### What you need to do
Each line of the data that mentions the string "turquoise" needs to be identified and copied.

### Object change listings
[Start of section]

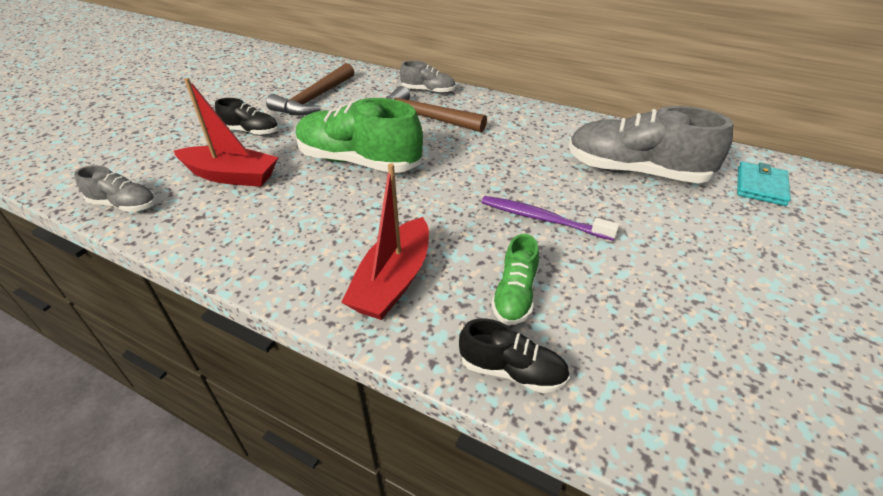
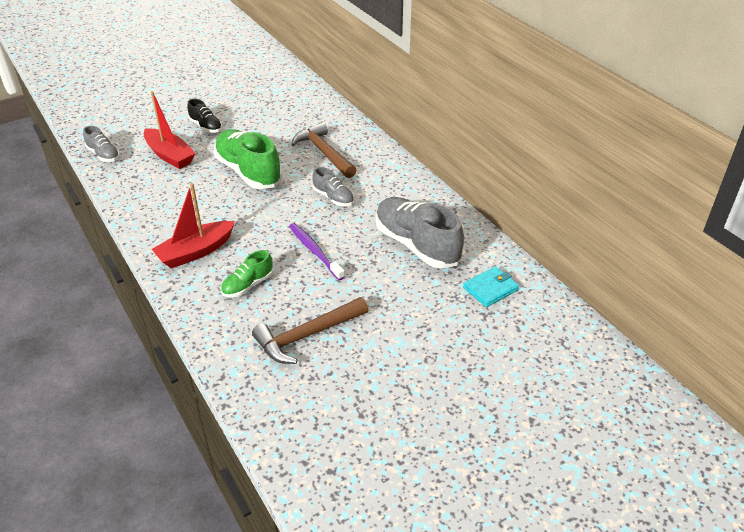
camera: 30 degrees right, 0 degrees up
brown hammer [266,63,354,115] -> brown hammer moved to [252,297,368,364]
grey shoe [400,61,456,94] -> grey shoe moved to [312,167,354,206]
black shoe [459,319,570,393] -> none

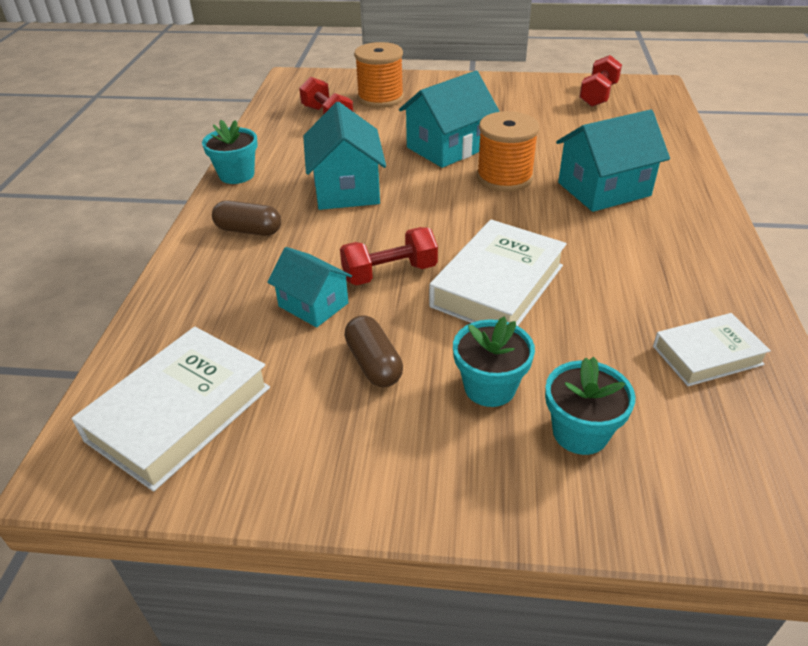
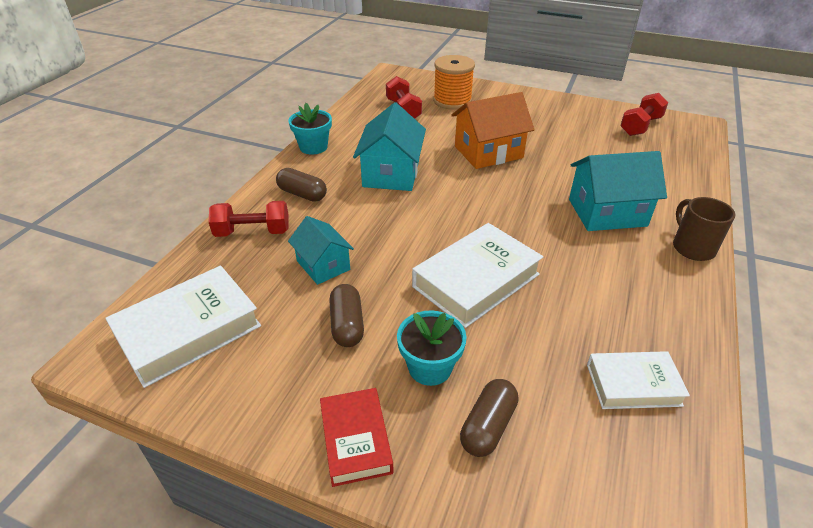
camera: 15 degrees right, 0 degrees up
red dumbbell [340,227,438,285] -> red dumbbell moved to [209,201,289,237]
turquoise house [399,71,500,168] -> orange house [451,92,534,169]
orange spool [476,111,539,192] -> none
turquoise flower pot [545,357,635,455] -> brown capsule [460,379,518,457]
none -> red book [320,388,394,487]
none -> brown mug [673,197,735,261]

[End of section]

### Answer to the problem
turquoise house [399,71,500,168] -> orange house [451,92,534,169]
turquoise flower pot [545,357,635,455] -> brown capsule [460,379,518,457]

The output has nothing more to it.